DIRECTIONS FOR THIS TASK:
Repeat every entry below exactly as given.

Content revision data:

== Segment start ==

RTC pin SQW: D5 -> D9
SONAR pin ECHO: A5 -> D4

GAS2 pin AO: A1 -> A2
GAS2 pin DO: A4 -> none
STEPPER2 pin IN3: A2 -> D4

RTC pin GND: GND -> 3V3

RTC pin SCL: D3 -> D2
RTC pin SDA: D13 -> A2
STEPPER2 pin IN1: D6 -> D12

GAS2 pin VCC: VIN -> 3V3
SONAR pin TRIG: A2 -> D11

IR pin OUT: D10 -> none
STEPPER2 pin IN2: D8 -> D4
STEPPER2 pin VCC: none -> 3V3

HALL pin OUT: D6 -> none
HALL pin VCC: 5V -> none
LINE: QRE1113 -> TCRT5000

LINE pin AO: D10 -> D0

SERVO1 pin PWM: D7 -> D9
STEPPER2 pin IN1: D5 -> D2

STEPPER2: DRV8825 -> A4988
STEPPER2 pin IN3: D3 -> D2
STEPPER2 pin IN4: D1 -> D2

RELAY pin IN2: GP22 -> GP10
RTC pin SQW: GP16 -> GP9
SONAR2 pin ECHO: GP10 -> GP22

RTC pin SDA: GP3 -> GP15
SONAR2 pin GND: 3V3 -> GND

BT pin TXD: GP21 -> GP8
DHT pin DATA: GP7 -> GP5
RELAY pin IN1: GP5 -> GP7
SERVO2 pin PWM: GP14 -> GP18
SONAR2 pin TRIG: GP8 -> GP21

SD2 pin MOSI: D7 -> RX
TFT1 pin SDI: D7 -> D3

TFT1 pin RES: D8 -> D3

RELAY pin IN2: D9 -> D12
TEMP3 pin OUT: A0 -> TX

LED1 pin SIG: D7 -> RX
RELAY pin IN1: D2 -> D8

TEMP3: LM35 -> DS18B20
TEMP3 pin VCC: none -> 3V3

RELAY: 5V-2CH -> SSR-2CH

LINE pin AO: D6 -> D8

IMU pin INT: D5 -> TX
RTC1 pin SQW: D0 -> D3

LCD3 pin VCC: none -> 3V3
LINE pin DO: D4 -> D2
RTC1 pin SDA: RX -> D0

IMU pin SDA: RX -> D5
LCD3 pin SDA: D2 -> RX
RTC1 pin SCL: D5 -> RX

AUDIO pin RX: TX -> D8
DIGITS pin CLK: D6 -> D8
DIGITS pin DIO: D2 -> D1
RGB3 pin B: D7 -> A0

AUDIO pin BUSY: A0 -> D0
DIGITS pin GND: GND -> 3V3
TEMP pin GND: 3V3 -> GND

== Segment end ==

RESULT:
RTC pin SQW: D5 -> D9
SONAR pin ECHO: A5 -> D4

GAS2 pin AO: A1 -> A2
GAS2 pin DO: A4 -> none
STEPPER2 pin IN3: A2 -> D4

RTC pin GND: GND -> 3V3

RTC pin SCL: D3 -> D2
RTC pin SDA: D13 -> A2
STEPPER2 pin IN1: D6 -> D12

GAS2 pin VCC: VIN -> 3V3
SONAR pin TRIG: A2 -> D11

IR pin OUT: D10 -> none
STEPPER2 pin IN2: D8 -> D4
STEPPER2 pin VCC: none -> 3V3

HALL pin OUT: D6 -> none
HALL pin VCC: 5V -> none
LINE: QRE1113 -> TCRT5000

LINE pin AO: D10 -> D0

SERVO1 pin PWM: D7 -> D9
STEPPER2 pin IN1: D5 -> D2

STEPPER2: DRV8825 -> A4988
STEPPER2 pin IN3: D3 -> D2
STEPPER2 pin IN4: D1 -> D2

RELAY pin IN2: GP22 -> GP10
RTC pin SQW: GP16 -> GP9
SONAR2 pin ECHO: GP10 -> GP22

RTC pin SDA: GP3 -> GP15
SONAR2 pin GND: 3V3 -> GND

BT pin TXD: GP21 -> GP8
DHT pin DATA: GP7 -> GP5
RELAY pin IN1: GP5 -> GP7
SERVO2 pin PWM: GP14 -> GP18
SONAR2 pin TRIG: GP8 -> GP21

SD2 pin MOSI: D7 -> RX
TFT1 pin SDI: D7 -> D3

TFT1 pin RES: D8 -> D3

RELAY pin IN2: D9 -> D12
TEMP3 pin OUT: A0 -> TX

LED1 pin SIG: D7 -> RX
RELAY pin IN1: D2 -> D8

TEMP3: LM35 -> DS18B20
TEMP3 pin VCC: none -> 3V3

RELAY: 5V-2CH -> SSR-2CH

LINE pin AO: D6 -> D8

IMU pin INT: D5 -> TX
RTC1 pin SQW: D0 -> D3

LCD3 pin VCC: none -> 3V3
LINE pin DO: D4 -> D2
RTC1 pin SDA: RX -> D0

IMU pin SDA: RX -> D5
LCD3 pin SDA: D2 -> RX
RTC1 pin SCL: D5 -> RX

AUDIO pin RX: TX -> D8
DIGITS pin CLK: D6 -> D8
DIGITS pin DIO: D2 -> D1
RGB3 pin B: D7 -> A0

AUDIO pin BUSY: A0 -> D0
DIGITS pin GND: GND -> 3V3
TEMP pin GND: 3V3 -> GND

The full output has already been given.